▸ **What is required**
Nothing should be left out: output all of the entries exactly.

(Object transformation records)

--------------------------------------------------

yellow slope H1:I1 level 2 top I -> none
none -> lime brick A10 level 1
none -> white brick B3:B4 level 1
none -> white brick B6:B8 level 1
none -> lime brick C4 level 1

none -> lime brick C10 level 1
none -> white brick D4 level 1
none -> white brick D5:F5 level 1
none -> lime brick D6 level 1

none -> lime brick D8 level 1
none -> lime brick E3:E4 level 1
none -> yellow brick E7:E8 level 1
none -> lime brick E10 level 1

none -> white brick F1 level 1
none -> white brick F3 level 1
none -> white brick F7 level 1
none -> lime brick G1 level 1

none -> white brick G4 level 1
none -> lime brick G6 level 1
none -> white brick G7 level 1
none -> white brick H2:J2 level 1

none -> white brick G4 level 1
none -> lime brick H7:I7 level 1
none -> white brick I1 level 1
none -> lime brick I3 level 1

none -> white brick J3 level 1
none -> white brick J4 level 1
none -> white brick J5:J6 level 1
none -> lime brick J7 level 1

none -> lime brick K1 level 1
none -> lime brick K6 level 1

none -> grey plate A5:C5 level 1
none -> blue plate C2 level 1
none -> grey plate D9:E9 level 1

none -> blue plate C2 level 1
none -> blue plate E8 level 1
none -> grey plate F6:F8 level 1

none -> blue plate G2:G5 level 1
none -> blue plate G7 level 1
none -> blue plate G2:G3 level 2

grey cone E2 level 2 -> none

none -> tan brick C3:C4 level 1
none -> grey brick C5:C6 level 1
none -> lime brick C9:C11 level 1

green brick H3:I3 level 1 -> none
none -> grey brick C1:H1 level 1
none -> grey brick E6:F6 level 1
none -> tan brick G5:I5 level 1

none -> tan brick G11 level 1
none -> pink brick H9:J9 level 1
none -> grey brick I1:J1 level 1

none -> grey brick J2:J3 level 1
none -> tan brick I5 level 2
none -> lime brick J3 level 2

--------------------------------------------------

▸ **Answer to the exercise**
yellow slope H1:I1 level 2 top I -> none
none -> lime brick A10 level 1
none -> white brick B3:B4 level 1
none -> white brick B6:B8 level 1
none -> lime brick C4 level 1

none -> lime brick C10 level 1
none -> white brick D4 level 1
none -> white brick D5:F5 level 1
none -> lime brick D6 level 1

none -> lime brick D8 level 1
none -> lime brick E3:E4 level 1
none -> yellow brick E7:E8 level 1
none -> lime brick E10 level 1

none -> white brick F1 level 1
none -> white brick F3 level 1
none -> white brick F7 level 1
none -> lime brick G1 level 1

none -> white brick G4 level 1
none -> lime brick G6 level 1
none -> white brick G7 level 1
none -> white brick H2:J2 level 1

none -> white brick G4 level 1
none -> lime brick H7:I7 level 1
none -> white brick I1 level 1
none -> lime brick I3 level 1

none -> white brick J3 level 1
none -> white brick J4 level 1
none -> white brick J5:J6 level 1
none -> lime brick J7 level 1

none -> lime brick K1 level 1
none -> lime brick K6 level 1

none -> grey plate A5:C5 level 1
none -> blue plate C2 level 1
none -> grey plate D9:E9 level 1

none -> blue plate C2 level 1
none -> blue plate E8 level 1
none -> grey plate F6:F8 level 1

none -> blue plate G2:G5 level 1
none -> blue plate G7 level 1
none -> blue plate G2:G3 level 2

grey cone E2 level 2 -> none

none -> tan brick C3:C4 level 1
none -> grey brick C5:C6 level 1
none -> lime brick C9:C11 level 1

green brick H3:I3 level 1 -> none
none -> grey brick C1:H1 level 1
none -> grey brick E6:F6 level 1
none -> tan brick G5:I5 level 1

none -> tan brick G11 level 1
none -> pink brick H9:J9 level 1
none -> grey brick I1:J1 level 1

none -> grey brick J2:J3 level 1
none -> tan brick I5 level 2
none -> lime brick J3 level 2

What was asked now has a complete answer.